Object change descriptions
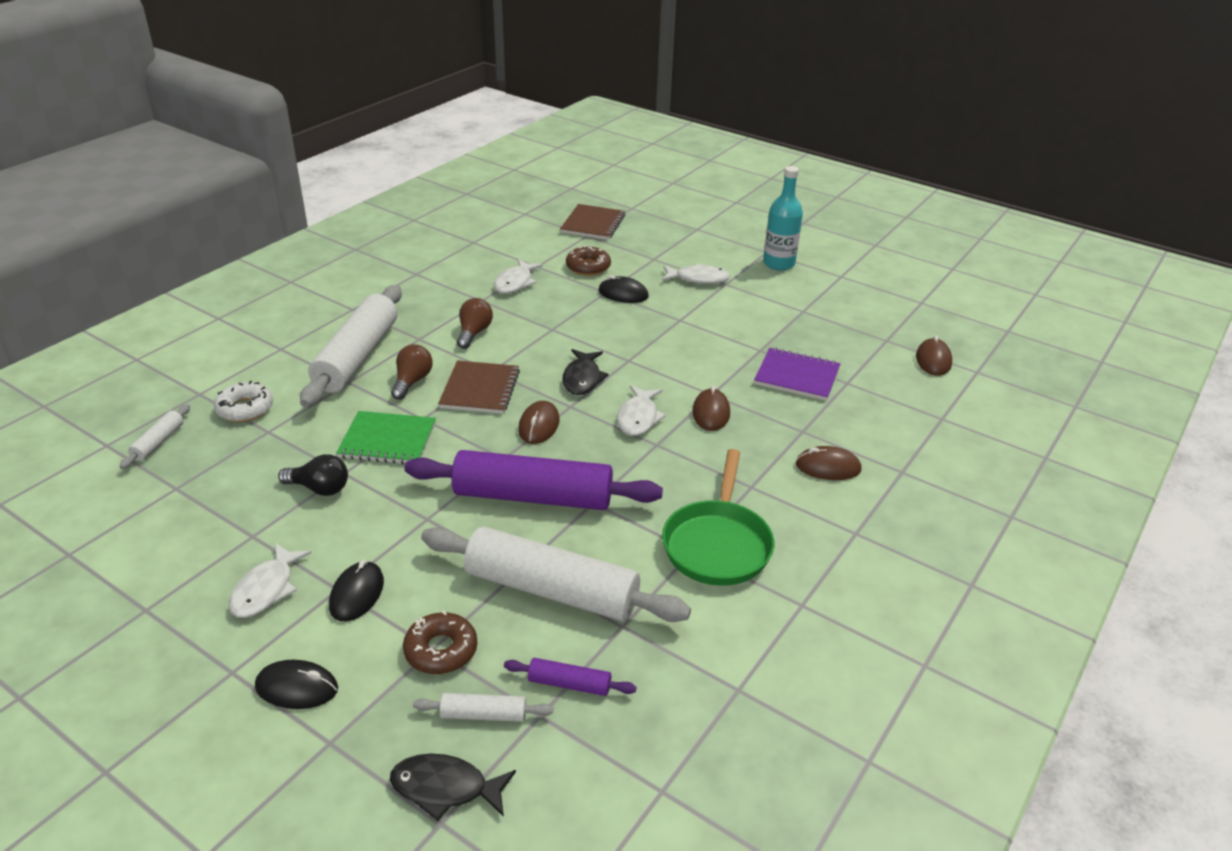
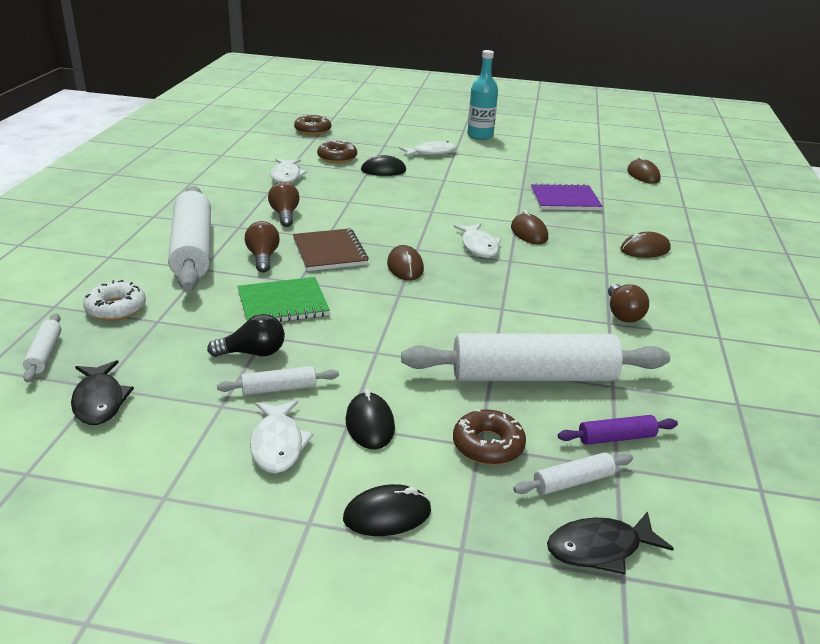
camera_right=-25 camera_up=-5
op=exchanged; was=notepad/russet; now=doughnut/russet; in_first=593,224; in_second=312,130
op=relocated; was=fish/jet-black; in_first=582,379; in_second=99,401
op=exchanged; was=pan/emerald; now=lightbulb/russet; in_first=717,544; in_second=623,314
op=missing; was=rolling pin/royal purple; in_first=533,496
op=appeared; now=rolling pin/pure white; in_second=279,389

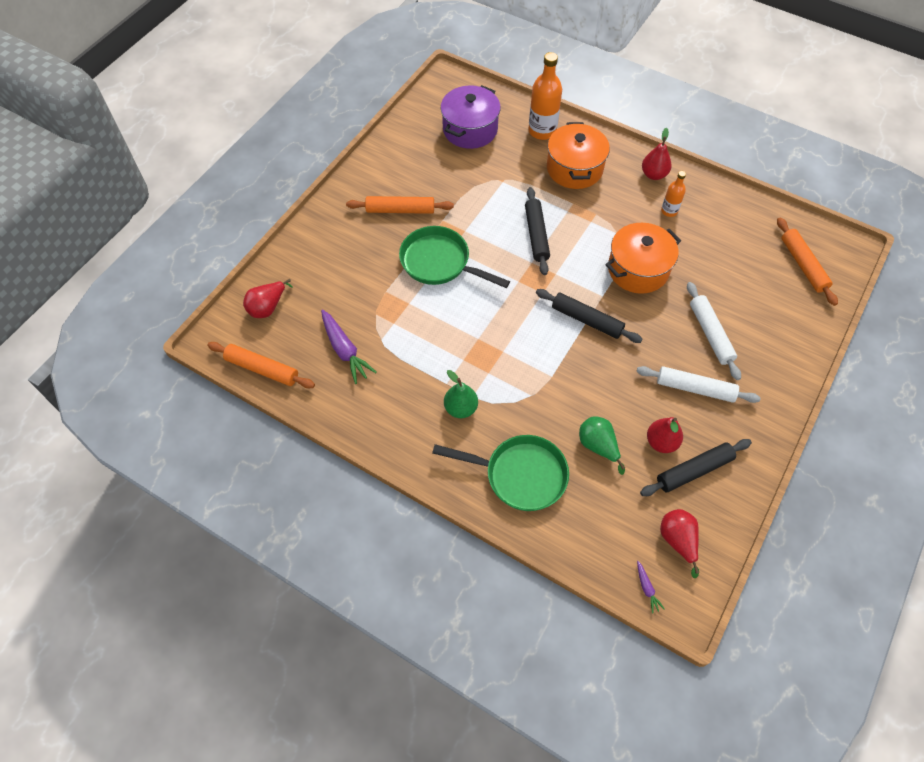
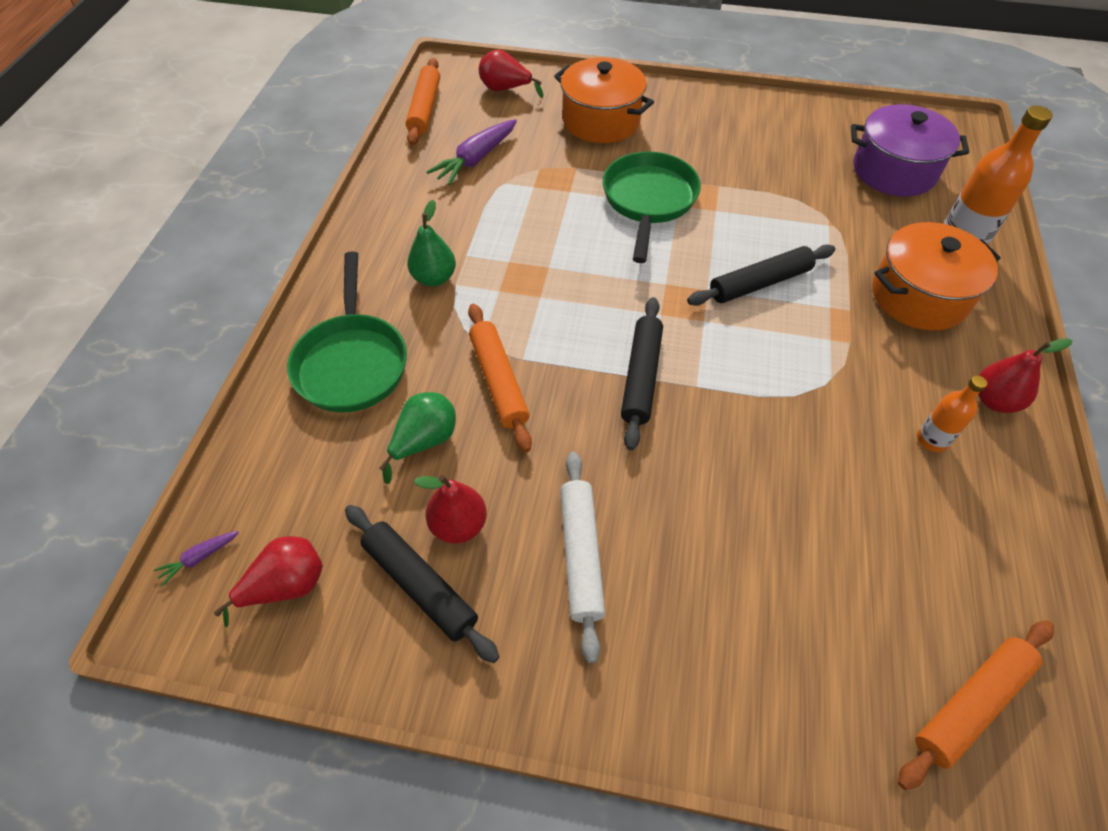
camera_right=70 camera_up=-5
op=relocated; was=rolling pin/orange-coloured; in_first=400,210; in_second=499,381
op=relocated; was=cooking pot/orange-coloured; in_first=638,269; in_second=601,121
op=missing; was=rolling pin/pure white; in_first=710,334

**Aim of the task:** Each line of the records is to be reproduced exactly, and each picture dropped.

**Task result:**
camera_right=-25 camera_up=-5
op=exchanged; was=notepad/russet; now=doughnut/russet; in_first=593,224; in_second=312,130
op=relocated; was=fish/jet-black; in_first=582,379; in_second=99,401
op=exchanged; was=pan/emerald; now=lightbulb/russet; in_first=717,544; in_second=623,314
op=missing; was=rolling pin/royal purple; in_first=533,496
op=appeared; now=rolling pin/pure white; in_second=279,389

camera_right=70 camera_up=-5
op=relocated; was=rolling pin/orange-coloured; in_first=400,210; in_second=499,381
op=relocated; was=cooking pot/orange-coloured; in_first=638,269; in_second=601,121
op=missing; was=rolling pin/pure white; in_first=710,334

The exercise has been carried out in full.